> [What the task requires]:
If pictures appear in the lines below, skip them and copy exactly the lines from the one containing "(492, 314) = (545, 390): turquoise" through the one containing "camera: 10 degrees right, 10 degrees down", and nothing else.

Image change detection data
-- Opening Marker --
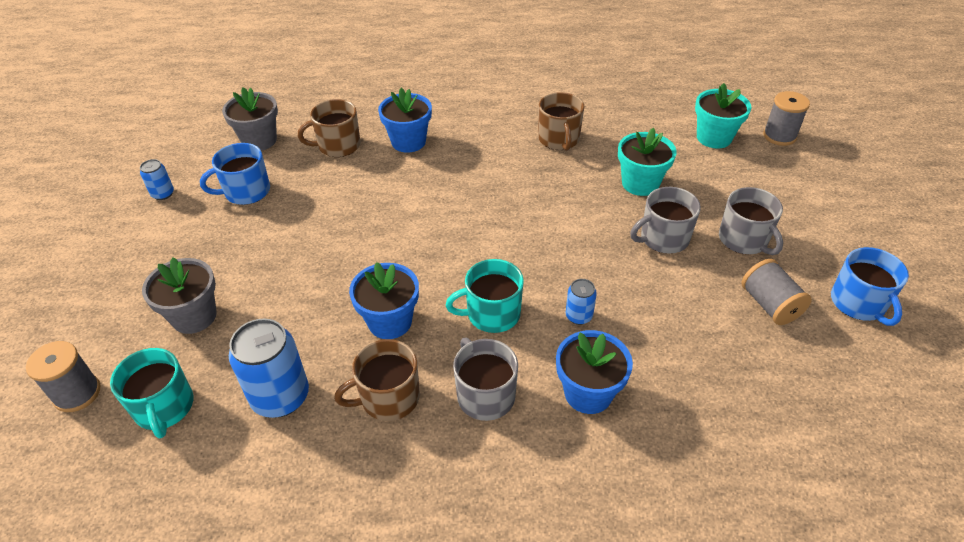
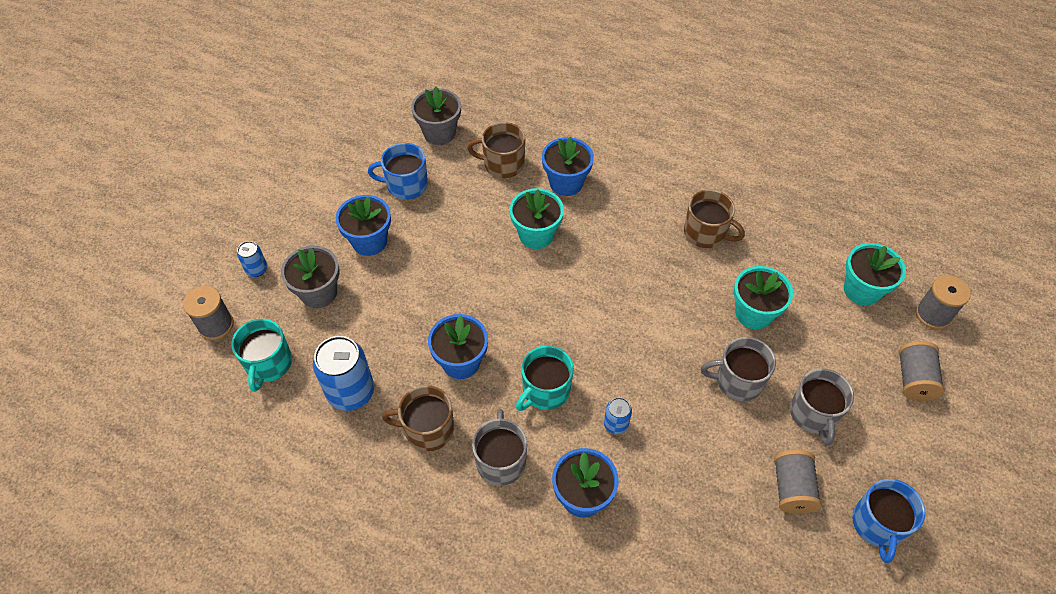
camera: 25 degrees right, 10 degrees up
(163, 194) = (341, 162): blue can -> blue can (257, 269)
(230, 251) = (369, 241): none -> blue flower pot
(404, 190) = (536, 235): none -> turquoise flower pot
(492, 314) = (545, 390): turquoise mug -> turquoise mug turned 60 degrees counterclockwise
(559, 139) = (706, 233): brown mug -> brown mug turned 75 degrees counterclockwise
(801, 185) = (913, 379): none -> grey spool

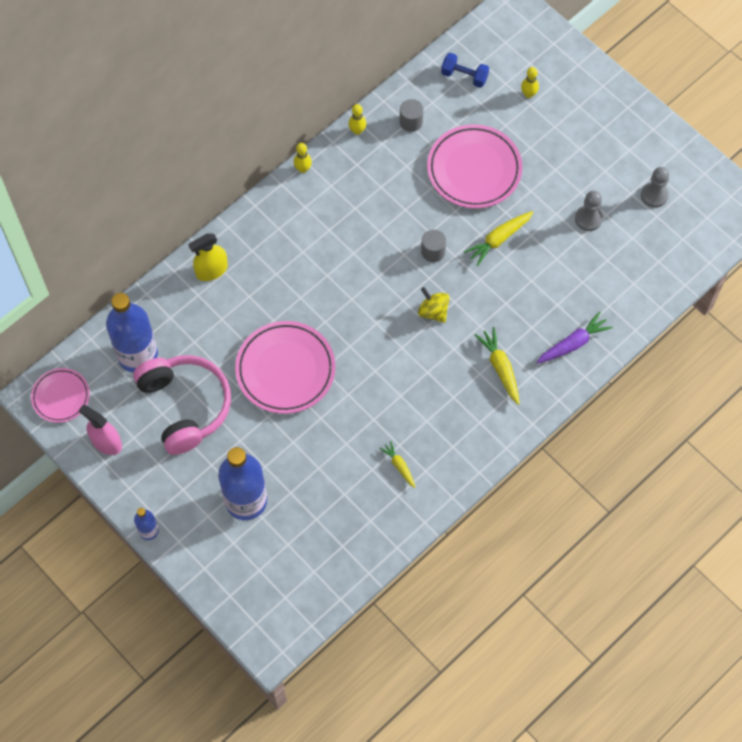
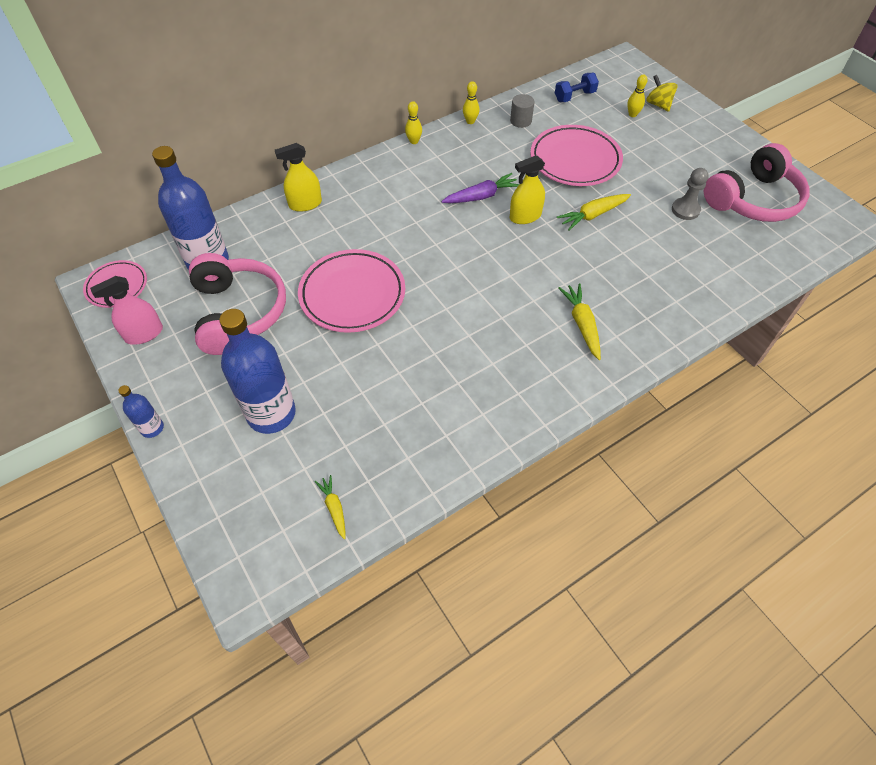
camera: 10 degrees right, 10 degrees down
(106, 442) = (144, 334): pink spray bottle -> pink spray bottle turned 75 degrees counterclockwise
(399, 466) = (453, 404): yellow carrot -> yellow carrot (334, 508)
(433, 251) = (525, 216): grey cylinder -> yellow spray bottle
(433, 311) = (517, 265): yellow spinning top -> yellow spinning top (658, 104)
(464, 76) = (574, 96): blue dumbbell -> blue dumbbell turned 60 degrees counterclockwise
(573, 343) = (664, 313): purple carrot -> purple carrot (481, 196)
(654, 195) = (753, 200): grey pawn -> pink headphones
-- Closing Marker --
> [Task response]:
(492, 314) = (545, 390): turquoise mug -> turquoise mug turned 60 degrees counterclockwise
(559, 139) = (706, 233): brown mug -> brown mug turned 75 degrees counterclockwise
(801, 185) = (913, 379): none -> grey spool

camera: 10 degrees right, 10 degrees down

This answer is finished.